Return every line of the material below that contains the string "wooden", treating uppercase and lowercase as different.

[Data shown Boundary: Start]

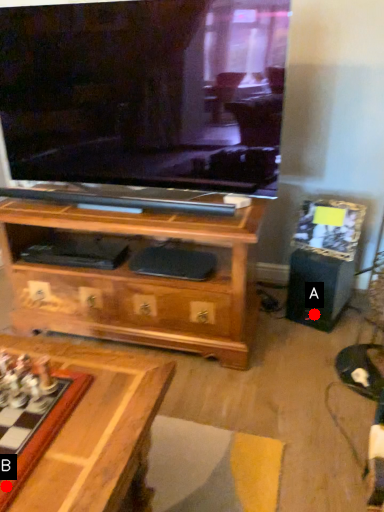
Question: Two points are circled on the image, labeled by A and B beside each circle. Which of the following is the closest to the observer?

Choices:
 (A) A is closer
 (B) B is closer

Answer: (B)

[Data shown Boundary: End]
[Data shown Boundary: Start]

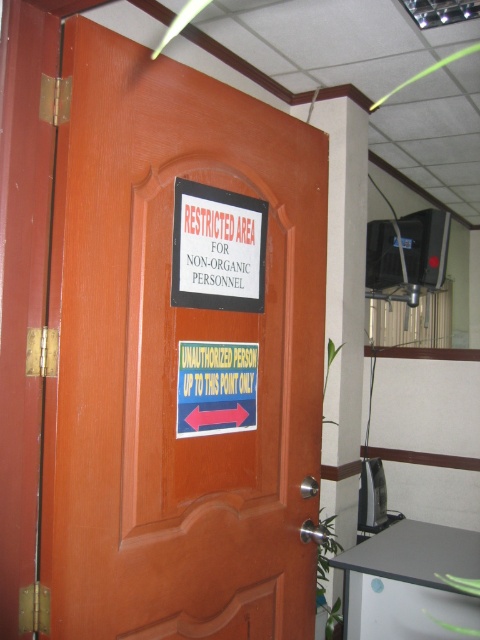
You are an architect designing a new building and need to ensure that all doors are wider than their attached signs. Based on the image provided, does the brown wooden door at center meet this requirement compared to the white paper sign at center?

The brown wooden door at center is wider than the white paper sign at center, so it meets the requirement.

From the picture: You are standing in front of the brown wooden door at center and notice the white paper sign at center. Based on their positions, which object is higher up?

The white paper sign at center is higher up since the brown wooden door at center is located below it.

[Data shown Boundary: End]

_Expected answer_:
You are an architect designing a new building and need to ensure that all doors are wider than their attached signs. Based on the image provided, does the brown wooden door at center meet this requirement compared to the white paper sign at center?
The brown wooden door at center is wider than the white paper sign at center, so it meets the requirement.
From the picture: You are standing in front of the brown wooden door at center and notice the white paper sign at center. Based on their positions, which object is higher up?
The white paper sign at center is higher up since the brown wooden door at center is located below it.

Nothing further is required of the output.